▶ _Stated goal_: Extract every line of the following material and reproduce each one exactly.

Dataset records
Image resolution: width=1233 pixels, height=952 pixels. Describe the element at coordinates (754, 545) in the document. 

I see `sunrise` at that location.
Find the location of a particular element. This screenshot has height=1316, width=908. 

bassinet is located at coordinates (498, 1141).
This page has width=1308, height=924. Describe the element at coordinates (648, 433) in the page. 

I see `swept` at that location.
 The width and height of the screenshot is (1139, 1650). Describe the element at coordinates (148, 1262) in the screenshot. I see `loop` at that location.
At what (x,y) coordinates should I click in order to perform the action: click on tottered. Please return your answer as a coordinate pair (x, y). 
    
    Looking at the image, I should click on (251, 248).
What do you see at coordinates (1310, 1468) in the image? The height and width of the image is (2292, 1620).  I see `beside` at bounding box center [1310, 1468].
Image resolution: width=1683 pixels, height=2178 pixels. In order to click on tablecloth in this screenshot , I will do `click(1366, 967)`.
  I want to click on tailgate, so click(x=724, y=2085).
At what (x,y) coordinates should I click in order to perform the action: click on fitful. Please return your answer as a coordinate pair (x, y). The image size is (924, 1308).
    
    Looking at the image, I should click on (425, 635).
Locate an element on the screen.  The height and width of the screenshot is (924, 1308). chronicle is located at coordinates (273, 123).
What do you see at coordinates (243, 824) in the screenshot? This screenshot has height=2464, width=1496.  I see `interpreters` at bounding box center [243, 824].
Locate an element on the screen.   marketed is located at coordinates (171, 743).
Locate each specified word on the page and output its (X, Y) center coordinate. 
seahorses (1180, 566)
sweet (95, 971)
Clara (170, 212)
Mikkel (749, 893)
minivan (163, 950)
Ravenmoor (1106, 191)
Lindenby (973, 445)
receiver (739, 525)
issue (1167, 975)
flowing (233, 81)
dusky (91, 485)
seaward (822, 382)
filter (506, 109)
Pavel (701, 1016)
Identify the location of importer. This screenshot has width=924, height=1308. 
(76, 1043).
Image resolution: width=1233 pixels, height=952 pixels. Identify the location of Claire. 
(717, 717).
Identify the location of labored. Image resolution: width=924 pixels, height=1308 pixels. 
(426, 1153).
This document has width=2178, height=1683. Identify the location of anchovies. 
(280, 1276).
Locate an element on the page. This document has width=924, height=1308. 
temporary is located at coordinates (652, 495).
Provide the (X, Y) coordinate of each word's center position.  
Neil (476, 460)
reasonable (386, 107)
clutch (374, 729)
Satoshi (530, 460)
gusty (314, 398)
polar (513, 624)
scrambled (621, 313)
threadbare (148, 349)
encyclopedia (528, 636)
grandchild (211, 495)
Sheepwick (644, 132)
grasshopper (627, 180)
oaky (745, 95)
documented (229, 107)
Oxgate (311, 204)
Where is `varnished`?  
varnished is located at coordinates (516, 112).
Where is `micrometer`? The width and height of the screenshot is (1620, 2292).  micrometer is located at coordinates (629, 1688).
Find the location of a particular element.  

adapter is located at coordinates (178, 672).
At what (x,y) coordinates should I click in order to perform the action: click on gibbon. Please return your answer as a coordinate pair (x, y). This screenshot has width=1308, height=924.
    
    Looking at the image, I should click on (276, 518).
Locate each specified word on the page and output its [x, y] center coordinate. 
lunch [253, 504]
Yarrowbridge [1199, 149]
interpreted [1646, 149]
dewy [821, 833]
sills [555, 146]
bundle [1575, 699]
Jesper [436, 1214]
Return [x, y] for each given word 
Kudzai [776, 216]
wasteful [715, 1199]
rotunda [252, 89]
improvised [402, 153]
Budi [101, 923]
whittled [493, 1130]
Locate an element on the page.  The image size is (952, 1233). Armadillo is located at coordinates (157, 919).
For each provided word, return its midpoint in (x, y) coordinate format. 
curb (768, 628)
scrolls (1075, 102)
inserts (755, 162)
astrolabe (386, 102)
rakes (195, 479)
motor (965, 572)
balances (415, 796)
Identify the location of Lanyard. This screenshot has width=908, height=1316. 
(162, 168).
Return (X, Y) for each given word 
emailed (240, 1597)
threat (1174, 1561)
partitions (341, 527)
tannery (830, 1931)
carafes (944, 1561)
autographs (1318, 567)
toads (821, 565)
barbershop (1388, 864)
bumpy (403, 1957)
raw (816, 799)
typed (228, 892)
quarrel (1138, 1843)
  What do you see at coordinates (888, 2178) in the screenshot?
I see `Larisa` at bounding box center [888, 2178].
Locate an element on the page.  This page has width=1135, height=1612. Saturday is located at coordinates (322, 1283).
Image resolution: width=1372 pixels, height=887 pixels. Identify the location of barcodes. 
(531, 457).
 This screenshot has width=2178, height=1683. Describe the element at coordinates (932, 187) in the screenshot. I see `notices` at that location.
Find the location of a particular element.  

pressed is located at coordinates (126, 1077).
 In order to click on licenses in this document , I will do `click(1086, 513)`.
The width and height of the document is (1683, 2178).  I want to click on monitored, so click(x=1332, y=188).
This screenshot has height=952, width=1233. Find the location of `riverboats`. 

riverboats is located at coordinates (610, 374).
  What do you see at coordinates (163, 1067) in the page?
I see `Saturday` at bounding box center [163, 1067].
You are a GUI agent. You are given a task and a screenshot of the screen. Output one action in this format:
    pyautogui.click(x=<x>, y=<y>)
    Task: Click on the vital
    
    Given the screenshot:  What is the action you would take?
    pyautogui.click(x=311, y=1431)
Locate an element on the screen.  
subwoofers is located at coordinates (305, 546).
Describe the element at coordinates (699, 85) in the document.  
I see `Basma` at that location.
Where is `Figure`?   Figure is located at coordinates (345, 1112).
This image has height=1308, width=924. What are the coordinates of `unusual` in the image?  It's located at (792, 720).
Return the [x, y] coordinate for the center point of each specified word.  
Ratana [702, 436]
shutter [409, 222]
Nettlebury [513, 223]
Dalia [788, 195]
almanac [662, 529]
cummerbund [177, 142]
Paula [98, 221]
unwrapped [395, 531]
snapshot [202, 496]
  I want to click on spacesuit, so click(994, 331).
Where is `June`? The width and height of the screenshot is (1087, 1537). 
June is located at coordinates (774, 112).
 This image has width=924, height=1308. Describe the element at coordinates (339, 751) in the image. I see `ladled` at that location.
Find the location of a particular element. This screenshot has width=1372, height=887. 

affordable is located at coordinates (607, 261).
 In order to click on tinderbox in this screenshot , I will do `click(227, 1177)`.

▶ _Answer in full_:
Image resolution: width=1233 pixels, height=952 pixels. Describe the element at coordinates (754, 545) in the document. 

I see `sunrise` at that location.
Find the location of a particular element. This screenshot has height=1316, width=908. 

bassinet is located at coordinates (498, 1141).
This page has width=1308, height=924. Describe the element at coordinates (648, 433) in the page. 

I see `swept` at that location.
 The width and height of the screenshot is (1139, 1650). Describe the element at coordinates (148, 1262) in the screenshot. I see `loop` at that location.
At what (x,y) coordinates should I click in order to perform the action: click on tottered. Please return your answer as a coordinate pair (x, y). 
    
    Looking at the image, I should click on (251, 248).
What do you see at coordinates (1310, 1468) in the image? The height and width of the image is (2292, 1620).  I see `beside` at bounding box center [1310, 1468].
Image resolution: width=1683 pixels, height=2178 pixels. In order to click on tablecloth in this screenshot , I will do `click(1366, 967)`.
  I want to click on tailgate, so click(x=724, y=2085).
At what (x,y) coordinates should I click in order to perform the action: click on fitful. Please return your answer as a coordinate pair (x, y). The image size is (924, 1308).
    
    Looking at the image, I should click on (425, 635).
Locate an element on the screen.  The height and width of the screenshot is (924, 1308). chronicle is located at coordinates (273, 123).
What do you see at coordinates (243, 824) in the screenshot? This screenshot has height=2464, width=1496.  I see `interpreters` at bounding box center [243, 824].
Locate an element on the screen.   marketed is located at coordinates (171, 743).
Locate each specified word on the page and output its (X, Y) center coordinate. 
seahorses (1180, 566)
sweet (95, 971)
Clara (170, 212)
Mikkel (749, 893)
minivan (163, 950)
Ravenmoor (1106, 191)
Lindenby (973, 445)
receiver (739, 525)
issue (1167, 975)
flowing (233, 81)
dusky (91, 485)
seaward (822, 382)
filter (506, 109)
Pavel (701, 1016)
Identify the location of importer. This screenshot has width=924, height=1308. 
(76, 1043).
Image resolution: width=1233 pixels, height=952 pixels. Identify the location of Claire. 
(717, 717).
Identify the location of labored. Image resolution: width=924 pixels, height=1308 pixels. 
(426, 1153).
This document has width=2178, height=1683. Identify the location of anchovies. 
(280, 1276).
Locate an element on the page. This document has width=924, height=1308. 
temporary is located at coordinates (652, 495).
Provide the (X, Y) coordinate of each word's center position.  
Neil (476, 460)
reasonable (386, 107)
clutch (374, 729)
Satoshi (530, 460)
gusty (314, 398)
polar (513, 624)
scrambled (621, 313)
threadbare (148, 349)
encyclopedia (528, 636)
grandchild (211, 495)
Sheepwick (644, 132)
grasshopper (627, 180)
oaky (745, 95)
documented (229, 107)
Oxgate (311, 204)
Where is `varnished`?  
varnished is located at coordinates (516, 112).
Where is `micrometer`? The width and height of the screenshot is (1620, 2292).  micrometer is located at coordinates (629, 1688).
Find the location of a particular element.  

adapter is located at coordinates (178, 672).
At what (x,y) coordinates should I click in order to perform the action: click on gibbon. Please return your answer as a coordinate pair (x, y). This screenshot has width=1308, height=924.
    
    Looking at the image, I should click on (276, 518).
Locate each specified word on the page and output its [x, y] center coordinate. 
lunch [253, 504]
Yarrowbridge [1199, 149]
interpreted [1646, 149]
dewy [821, 833]
sills [555, 146]
bundle [1575, 699]
Jesper [436, 1214]
Return [x, y] for each given word 
Kudzai [776, 216]
wasteful [715, 1199]
rotunda [252, 89]
improvised [402, 153]
Budi [101, 923]
whittled [493, 1130]
Locate an element on the page.  The image size is (952, 1233). Armadillo is located at coordinates (157, 919).
For each provided word, return its midpoint in (x, y) coordinate format. 
curb (768, 628)
scrolls (1075, 102)
inserts (755, 162)
astrolabe (386, 102)
rakes (195, 479)
motor (965, 572)
balances (415, 796)
Identify the location of Lanyard. This screenshot has width=908, height=1316. 
(162, 168).
Return (X, Y) for each given word 
emailed (240, 1597)
threat (1174, 1561)
partitions (341, 527)
tannery (830, 1931)
carafes (944, 1561)
autographs (1318, 567)
toads (821, 565)
barbershop (1388, 864)
bumpy (403, 1957)
raw (816, 799)
typed (228, 892)
quarrel (1138, 1843)
  What do you see at coordinates (888, 2178) in the screenshot?
I see `Larisa` at bounding box center [888, 2178].
Locate an element on the page.  This page has width=1135, height=1612. Saturday is located at coordinates (322, 1283).
Image resolution: width=1372 pixels, height=887 pixels. Identify the location of barcodes. 
(531, 457).
 This screenshot has width=2178, height=1683. Describe the element at coordinates (932, 187) in the screenshot. I see `notices` at that location.
Find the location of a particular element.  

pressed is located at coordinates (126, 1077).
 In order to click on licenses in this document , I will do `click(1086, 513)`.
The width and height of the document is (1683, 2178).  I want to click on monitored, so click(x=1332, y=188).
This screenshot has height=952, width=1233. Find the location of `riverboats`. 

riverboats is located at coordinates (610, 374).
  What do you see at coordinates (163, 1067) in the page?
I see `Saturday` at bounding box center [163, 1067].
You are a GUI agent. You are given a task and a screenshot of the screen. Output one action in this format:
    pyautogui.click(x=<x>, y=<y>)
    Task: Click on the vital
    
    Given the screenshot:  What is the action you would take?
    pyautogui.click(x=311, y=1431)
Locate an element on the screen.  
subwoofers is located at coordinates (305, 546).
Describe the element at coordinates (699, 85) in the document.  
I see `Basma` at that location.
Where is `Figure`?   Figure is located at coordinates (345, 1112).
This image has height=1308, width=924. What are the coordinates of `unusual` in the image?  It's located at (792, 720).
Return the [x, y] coordinate for the center point of each specified word.  
Ratana [702, 436]
shutter [409, 222]
Nettlebury [513, 223]
Dalia [788, 195]
almanac [662, 529]
cummerbund [177, 142]
Paula [98, 221]
unwrapped [395, 531]
snapshot [202, 496]
  I want to click on spacesuit, so click(994, 331).
Where is `June`? The width and height of the screenshot is (1087, 1537). 
June is located at coordinates (774, 112).
 This image has width=924, height=1308. Describe the element at coordinates (339, 751) in the image. I see `ladled` at that location.
Find the location of a particular element. This screenshot has width=1372, height=887. 

affordable is located at coordinates (607, 261).
 In order to click on tinderbox in this screenshot , I will do `click(227, 1177)`.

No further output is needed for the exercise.